- [What you need to do]: Return every line of the data below that includes the string "pink".

- [Dataset extract]:

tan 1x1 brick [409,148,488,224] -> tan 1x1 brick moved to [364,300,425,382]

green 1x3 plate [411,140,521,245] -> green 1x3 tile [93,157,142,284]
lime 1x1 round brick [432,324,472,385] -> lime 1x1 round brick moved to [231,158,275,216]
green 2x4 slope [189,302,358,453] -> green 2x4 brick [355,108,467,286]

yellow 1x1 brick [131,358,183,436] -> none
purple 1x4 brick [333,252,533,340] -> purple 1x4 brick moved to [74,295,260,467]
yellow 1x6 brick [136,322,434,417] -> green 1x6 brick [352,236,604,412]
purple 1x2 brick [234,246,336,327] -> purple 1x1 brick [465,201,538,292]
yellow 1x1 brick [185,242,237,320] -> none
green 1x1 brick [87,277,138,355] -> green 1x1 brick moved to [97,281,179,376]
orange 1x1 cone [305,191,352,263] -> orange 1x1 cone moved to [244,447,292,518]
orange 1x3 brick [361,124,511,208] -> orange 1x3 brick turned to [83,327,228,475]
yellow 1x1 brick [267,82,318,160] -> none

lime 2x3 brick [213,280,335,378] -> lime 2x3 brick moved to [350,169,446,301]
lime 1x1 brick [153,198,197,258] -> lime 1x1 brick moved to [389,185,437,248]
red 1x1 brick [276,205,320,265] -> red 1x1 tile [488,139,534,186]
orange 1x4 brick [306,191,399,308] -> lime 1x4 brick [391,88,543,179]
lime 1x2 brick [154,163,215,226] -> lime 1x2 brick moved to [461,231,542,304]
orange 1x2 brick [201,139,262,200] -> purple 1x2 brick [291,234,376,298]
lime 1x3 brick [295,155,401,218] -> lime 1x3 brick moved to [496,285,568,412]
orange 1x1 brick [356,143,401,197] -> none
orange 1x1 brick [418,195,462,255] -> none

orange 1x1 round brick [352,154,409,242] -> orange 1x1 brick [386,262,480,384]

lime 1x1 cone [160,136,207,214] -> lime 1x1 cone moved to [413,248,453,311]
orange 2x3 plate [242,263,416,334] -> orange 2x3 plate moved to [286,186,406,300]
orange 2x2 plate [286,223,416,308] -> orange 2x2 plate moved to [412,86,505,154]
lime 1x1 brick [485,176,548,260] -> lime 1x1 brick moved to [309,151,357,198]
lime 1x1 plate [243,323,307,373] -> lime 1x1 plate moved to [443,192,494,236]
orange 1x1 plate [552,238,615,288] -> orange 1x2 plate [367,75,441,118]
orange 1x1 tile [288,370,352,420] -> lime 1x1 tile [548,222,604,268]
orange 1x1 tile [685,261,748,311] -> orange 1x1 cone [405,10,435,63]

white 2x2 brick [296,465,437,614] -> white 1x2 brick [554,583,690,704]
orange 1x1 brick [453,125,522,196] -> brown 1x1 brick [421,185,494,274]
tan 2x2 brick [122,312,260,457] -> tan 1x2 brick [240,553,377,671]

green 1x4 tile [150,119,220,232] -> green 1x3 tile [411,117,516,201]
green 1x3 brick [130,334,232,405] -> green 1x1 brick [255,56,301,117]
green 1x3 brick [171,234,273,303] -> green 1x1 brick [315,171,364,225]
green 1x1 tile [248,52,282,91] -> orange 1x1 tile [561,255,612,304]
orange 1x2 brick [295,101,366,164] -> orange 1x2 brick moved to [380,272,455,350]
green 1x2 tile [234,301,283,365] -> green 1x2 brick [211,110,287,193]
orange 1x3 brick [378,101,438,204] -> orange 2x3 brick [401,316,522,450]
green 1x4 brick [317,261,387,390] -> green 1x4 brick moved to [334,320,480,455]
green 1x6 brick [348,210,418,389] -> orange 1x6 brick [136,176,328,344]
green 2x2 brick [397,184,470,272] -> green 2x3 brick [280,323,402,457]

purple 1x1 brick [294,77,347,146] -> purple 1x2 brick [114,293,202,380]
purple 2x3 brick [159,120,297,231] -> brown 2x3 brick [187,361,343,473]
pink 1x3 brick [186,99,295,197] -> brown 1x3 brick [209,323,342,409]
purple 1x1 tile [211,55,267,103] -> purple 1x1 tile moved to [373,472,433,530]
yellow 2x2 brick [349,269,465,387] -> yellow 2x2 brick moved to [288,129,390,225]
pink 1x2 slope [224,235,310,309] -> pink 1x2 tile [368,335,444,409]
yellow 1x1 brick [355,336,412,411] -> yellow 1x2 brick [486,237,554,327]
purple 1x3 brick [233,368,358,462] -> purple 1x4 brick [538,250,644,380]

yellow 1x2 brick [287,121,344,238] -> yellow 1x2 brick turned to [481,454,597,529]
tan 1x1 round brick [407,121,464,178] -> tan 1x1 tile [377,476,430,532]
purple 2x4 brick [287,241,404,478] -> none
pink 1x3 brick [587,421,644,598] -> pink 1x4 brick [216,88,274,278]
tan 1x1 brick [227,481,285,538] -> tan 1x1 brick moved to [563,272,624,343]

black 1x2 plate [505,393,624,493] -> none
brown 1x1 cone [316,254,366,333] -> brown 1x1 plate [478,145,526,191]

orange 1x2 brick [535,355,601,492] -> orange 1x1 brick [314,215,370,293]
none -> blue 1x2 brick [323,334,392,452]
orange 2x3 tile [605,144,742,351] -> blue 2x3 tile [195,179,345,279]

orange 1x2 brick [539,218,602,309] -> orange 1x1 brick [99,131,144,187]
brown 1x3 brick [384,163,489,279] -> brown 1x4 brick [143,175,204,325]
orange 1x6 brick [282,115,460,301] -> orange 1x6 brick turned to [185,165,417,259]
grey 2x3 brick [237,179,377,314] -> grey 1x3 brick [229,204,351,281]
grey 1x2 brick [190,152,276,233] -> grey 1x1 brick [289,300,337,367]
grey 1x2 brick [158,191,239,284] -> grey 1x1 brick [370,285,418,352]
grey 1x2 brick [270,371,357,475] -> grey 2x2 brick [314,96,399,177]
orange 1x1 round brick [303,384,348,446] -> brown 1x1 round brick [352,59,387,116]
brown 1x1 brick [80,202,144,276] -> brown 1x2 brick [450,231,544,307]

- [Written response]:
pink 1x3 brick [186,99,295,197] -> brown 1x3 brick [209,323,342,409]
pink 1x2 slope [224,235,310,309] -> pink 1x2 tile [368,335,444,409]
pink 1x3 brick [587,421,644,598] -> pink 1x4 brick [216,88,274,278]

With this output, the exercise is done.